:: Exercise ::
What is needed is the complete listing, repeated exactly.

:: Input data ::
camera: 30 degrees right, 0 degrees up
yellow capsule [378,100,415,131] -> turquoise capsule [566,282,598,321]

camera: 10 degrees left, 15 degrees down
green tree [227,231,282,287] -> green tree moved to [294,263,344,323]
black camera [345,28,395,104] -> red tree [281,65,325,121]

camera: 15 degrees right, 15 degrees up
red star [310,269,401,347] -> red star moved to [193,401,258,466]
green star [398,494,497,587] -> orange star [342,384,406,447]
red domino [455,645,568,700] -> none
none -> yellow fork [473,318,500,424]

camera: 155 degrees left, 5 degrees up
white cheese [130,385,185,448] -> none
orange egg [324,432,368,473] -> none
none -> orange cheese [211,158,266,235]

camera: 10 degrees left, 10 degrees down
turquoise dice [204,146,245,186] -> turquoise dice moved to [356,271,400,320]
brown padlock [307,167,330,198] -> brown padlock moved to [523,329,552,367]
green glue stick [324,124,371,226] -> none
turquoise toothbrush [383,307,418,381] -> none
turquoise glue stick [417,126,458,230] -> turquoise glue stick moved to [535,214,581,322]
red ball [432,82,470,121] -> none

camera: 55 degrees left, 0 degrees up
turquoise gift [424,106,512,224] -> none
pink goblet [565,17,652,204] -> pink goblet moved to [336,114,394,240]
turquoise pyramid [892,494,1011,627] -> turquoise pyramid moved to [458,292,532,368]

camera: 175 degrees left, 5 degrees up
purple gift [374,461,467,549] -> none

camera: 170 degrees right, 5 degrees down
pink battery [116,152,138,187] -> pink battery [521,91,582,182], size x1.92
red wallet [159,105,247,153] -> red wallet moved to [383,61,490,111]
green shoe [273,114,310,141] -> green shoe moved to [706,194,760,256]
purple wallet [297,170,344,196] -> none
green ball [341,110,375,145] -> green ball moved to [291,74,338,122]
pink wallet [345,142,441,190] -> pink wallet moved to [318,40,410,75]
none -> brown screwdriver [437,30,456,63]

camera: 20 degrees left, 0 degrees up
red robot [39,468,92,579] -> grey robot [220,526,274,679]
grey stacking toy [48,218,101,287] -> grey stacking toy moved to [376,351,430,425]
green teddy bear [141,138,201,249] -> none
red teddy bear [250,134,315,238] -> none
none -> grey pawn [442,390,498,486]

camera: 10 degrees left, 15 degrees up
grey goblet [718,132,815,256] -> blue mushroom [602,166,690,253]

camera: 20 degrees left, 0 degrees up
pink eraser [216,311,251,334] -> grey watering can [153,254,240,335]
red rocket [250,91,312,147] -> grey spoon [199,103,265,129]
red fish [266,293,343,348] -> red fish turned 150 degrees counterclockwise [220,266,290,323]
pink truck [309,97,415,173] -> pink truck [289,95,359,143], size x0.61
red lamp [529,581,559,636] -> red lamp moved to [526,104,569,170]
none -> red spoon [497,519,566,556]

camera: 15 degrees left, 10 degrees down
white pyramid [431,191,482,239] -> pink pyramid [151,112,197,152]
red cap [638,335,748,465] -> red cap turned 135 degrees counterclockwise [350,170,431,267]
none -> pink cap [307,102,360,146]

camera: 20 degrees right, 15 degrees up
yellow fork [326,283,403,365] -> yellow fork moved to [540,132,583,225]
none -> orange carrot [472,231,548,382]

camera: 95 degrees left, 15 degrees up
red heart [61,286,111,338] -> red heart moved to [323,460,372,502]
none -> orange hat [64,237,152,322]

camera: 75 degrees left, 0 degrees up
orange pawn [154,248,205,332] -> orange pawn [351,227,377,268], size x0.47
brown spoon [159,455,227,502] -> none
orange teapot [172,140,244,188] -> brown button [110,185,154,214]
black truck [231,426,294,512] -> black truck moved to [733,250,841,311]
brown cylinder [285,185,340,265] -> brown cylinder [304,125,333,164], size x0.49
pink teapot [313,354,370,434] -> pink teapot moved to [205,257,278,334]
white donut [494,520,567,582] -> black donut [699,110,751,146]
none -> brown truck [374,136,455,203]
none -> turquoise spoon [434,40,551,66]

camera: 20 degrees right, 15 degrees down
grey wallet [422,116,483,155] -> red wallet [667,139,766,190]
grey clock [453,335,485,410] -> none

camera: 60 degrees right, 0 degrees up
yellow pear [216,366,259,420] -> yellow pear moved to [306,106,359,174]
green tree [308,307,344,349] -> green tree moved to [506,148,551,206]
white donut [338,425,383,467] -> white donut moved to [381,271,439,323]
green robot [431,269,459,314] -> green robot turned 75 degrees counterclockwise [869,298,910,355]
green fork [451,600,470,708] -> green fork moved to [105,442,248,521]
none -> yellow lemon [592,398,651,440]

:: Expected answer ::
camera: 30 degrees right, 0 degrees up
yellow capsule [378,100,415,131] -> turquoise capsule [566,282,598,321]

camera: 10 degrees left, 15 degrees down
green tree [227,231,282,287] -> green tree moved to [294,263,344,323]
black camera [345,28,395,104] -> red tree [281,65,325,121]

camera: 15 degrees right, 15 degrees up
red star [310,269,401,347] -> red star moved to [193,401,258,466]
green star [398,494,497,587] -> orange star [342,384,406,447]
red domino [455,645,568,700] -> none
none -> yellow fork [473,318,500,424]

camera: 155 degrees left, 5 degrees up
white cheese [130,385,185,448] -> none
orange egg [324,432,368,473] -> none
none -> orange cheese [211,158,266,235]

camera: 10 degrees left, 10 degrees down
turquoise dice [204,146,245,186] -> turquoise dice moved to [356,271,400,320]
brown padlock [307,167,330,198] -> brown padlock moved to [523,329,552,367]
green glue stick [324,124,371,226] -> none
turquoise toothbrush [383,307,418,381] -> none
turquoise glue stick [417,126,458,230] -> turquoise glue stick moved to [535,214,581,322]
red ball [432,82,470,121] -> none

camera: 55 degrees left, 0 degrees up
turquoise gift [424,106,512,224] -> none
pink goblet [565,17,652,204] -> pink goblet moved to [336,114,394,240]
turquoise pyramid [892,494,1011,627] -> turquoise pyramid moved to [458,292,532,368]

camera: 175 degrees left, 5 degrees up
purple gift [374,461,467,549] -> none

camera: 170 degrees right, 5 degrees down
pink battery [116,152,138,187] -> pink battery [521,91,582,182], size x1.92
red wallet [159,105,247,153] -> red wallet moved to [383,61,490,111]
green shoe [273,114,310,141] -> green shoe moved to [706,194,760,256]
purple wallet [297,170,344,196] -> none
green ball [341,110,375,145] -> green ball moved to [291,74,338,122]
pink wallet [345,142,441,190] -> pink wallet moved to [318,40,410,75]
none -> brown screwdriver [437,30,456,63]

camera: 20 degrees left, 0 degrees up
red robot [39,468,92,579] -> grey robot [220,526,274,679]
grey stacking toy [48,218,101,287] -> grey stacking toy moved to [376,351,430,425]
green teddy bear [141,138,201,249] -> none
red teddy bear [250,134,315,238] -> none
none -> grey pawn [442,390,498,486]

camera: 10 degrees left, 15 degrees up
grey goblet [718,132,815,256] -> blue mushroom [602,166,690,253]

camera: 20 degrees left, 0 degrees up
pink eraser [216,311,251,334] -> grey watering can [153,254,240,335]
red rocket [250,91,312,147] -> grey spoon [199,103,265,129]
red fish [266,293,343,348] -> red fish turned 150 degrees counterclockwise [220,266,290,323]
pink truck [309,97,415,173] -> pink truck [289,95,359,143], size x0.61
red lamp [529,581,559,636] -> red lamp moved to [526,104,569,170]
none -> red spoon [497,519,566,556]

camera: 15 degrees left, 10 degrees down
white pyramid [431,191,482,239] -> pink pyramid [151,112,197,152]
red cap [638,335,748,465] -> red cap turned 135 degrees counterclockwise [350,170,431,267]
none -> pink cap [307,102,360,146]

camera: 20 degrees right, 15 degrees up
yellow fork [326,283,403,365] -> yellow fork moved to [540,132,583,225]
none -> orange carrot [472,231,548,382]

camera: 95 degrees left, 15 degrees up
red heart [61,286,111,338] -> red heart moved to [323,460,372,502]
none -> orange hat [64,237,152,322]

camera: 75 degrees left, 0 degrees up
orange pawn [154,248,205,332] -> orange pawn [351,227,377,268], size x0.47
brown spoon [159,455,227,502] -> none
orange teapot [172,140,244,188] -> brown button [110,185,154,214]
black truck [231,426,294,512] -> black truck moved to [733,250,841,311]
brown cylinder [285,185,340,265] -> brown cylinder [304,125,333,164], size x0.49
pink teapot [313,354,370,434] -> pink teapot moved to [205,257,278,334]
white donut [494,520,567,582] -> black donut [699,110,751,146]
none -> brown truck [374,136,455,203]
none -> turquoise spoon [434,40,551,66]

camera: 20 degrees right, 15 degrees down
grey wallet [422,116,483,155] -> red wallet [667,139,766,190]
grey clock [453,335,485,410] -> none

camera: 60 degrees right, 0 degrees up
yellow pear [216,366,259,420] -> yellow pear moved to [306,106,359,174]
green tree [308,307,344,349] -> green tree moved to [506,148,551,206]
white donut [338,425,383,467] -> white donut moved to [381,271,439,323]
green robot [431,269,459,314] -> green robot turned 75 degrees counterclockwise [869,298,910,355]
green fork [451,600,470,708] -> green fork moved to [105,442,248,521]
none -> yellow lemon [592,398,651,440]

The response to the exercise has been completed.